**Stated goal:** Copy the records below line for line, changing nothing.

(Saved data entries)
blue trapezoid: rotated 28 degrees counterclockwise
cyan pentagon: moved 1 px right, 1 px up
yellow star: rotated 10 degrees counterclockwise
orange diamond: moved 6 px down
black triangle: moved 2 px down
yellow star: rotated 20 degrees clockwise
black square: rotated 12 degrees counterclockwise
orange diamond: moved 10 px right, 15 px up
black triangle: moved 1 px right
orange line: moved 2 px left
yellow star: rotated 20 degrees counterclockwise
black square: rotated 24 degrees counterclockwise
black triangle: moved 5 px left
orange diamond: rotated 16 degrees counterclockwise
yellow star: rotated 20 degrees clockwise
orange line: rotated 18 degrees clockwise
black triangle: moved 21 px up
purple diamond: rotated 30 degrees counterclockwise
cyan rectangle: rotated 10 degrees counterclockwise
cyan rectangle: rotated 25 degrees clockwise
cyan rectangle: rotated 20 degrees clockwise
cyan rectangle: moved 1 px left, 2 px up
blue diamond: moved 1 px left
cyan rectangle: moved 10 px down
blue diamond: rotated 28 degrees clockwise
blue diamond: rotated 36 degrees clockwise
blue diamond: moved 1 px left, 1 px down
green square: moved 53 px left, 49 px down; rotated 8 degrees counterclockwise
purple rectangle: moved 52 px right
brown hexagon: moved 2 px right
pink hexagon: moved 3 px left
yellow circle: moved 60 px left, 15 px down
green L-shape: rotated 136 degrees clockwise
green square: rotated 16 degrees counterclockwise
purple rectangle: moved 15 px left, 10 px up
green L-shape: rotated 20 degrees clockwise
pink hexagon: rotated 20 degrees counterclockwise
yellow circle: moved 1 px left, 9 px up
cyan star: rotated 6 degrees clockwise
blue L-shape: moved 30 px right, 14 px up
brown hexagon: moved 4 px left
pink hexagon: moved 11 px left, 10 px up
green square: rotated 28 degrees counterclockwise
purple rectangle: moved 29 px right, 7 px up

**Final result:**
blue trapezoid: rotated 28 degrees counterclockwise
cyan pentagon: moved 1 px right, 1 px up
yellow star: rotated 10 degrees counterclockwise
orange diamond: moved 6 px down
black triangle: moved 2 px down
yellow star: rotated 20 degrees clockwise
black square: rotated 12 degrees counterclockwise
orange diamond: moved 10 px right, 15 px up
black triangle: moved 1 px right
orange line: moved 2 px left
yellow star: rotated 20 degrees counterclockwise
black square: rotated 24 degrees counterclockwise
black triangle: moved 5 px left
orange diamond: rotated 16 degrees counterclockwise
yellow star: rotated 20 degrees clockwise
orange line: rotated 18 degrees clockwise
black triangle: moved 21 px up
purple diamond: rotated 30 degrees counterclockwise
cyan rectangle: rotated 10 degrees counterclockwise
cyan rectangle: rotated 25 degrees clockwise
cyan rectangle: rotated 20 degrees clockwise
cyan rectangle: moved 1 px left, 2 px up
blue diamond: moved 1 px left
cyan rectangle: moved 10 px down
blue diamond: rotated 28 degrees clockwise
blue diamond: rotated 36 degrees clockwise
blue diamond: moved 1 px left, 1 px down
green square: moved 53 px left, 49 px down; rotated 8 degrees counterclockwise
purple rectangle: moved 52 px right
brown hexagon: moved 2 px right
pink hexagon: moved 3 px left
yellow circle: moved 60 px left, 15 px down
green L-shape: rotated 136 degrees clockwise
green square: rotated 16 degrees counterclockwise
purple rectangle: moved 15 px left, 10 px up
green L-shape: rotated 20 degrees clockwise
pink hexagon: rotated 20 degrees counterclockwise
yellow circle: moved 1 px left, 9 px up
cyan star: rotated 6 degrees clockwise
blue L-shape: moved 30 px right, 14 px up
brown hexagon: moved 4 px left
pink hexagon: moved 11 px left, 10 px up
green square: rotated 28 degrees counterclockwise
purple rectangle: moved 29 px right, 7 px up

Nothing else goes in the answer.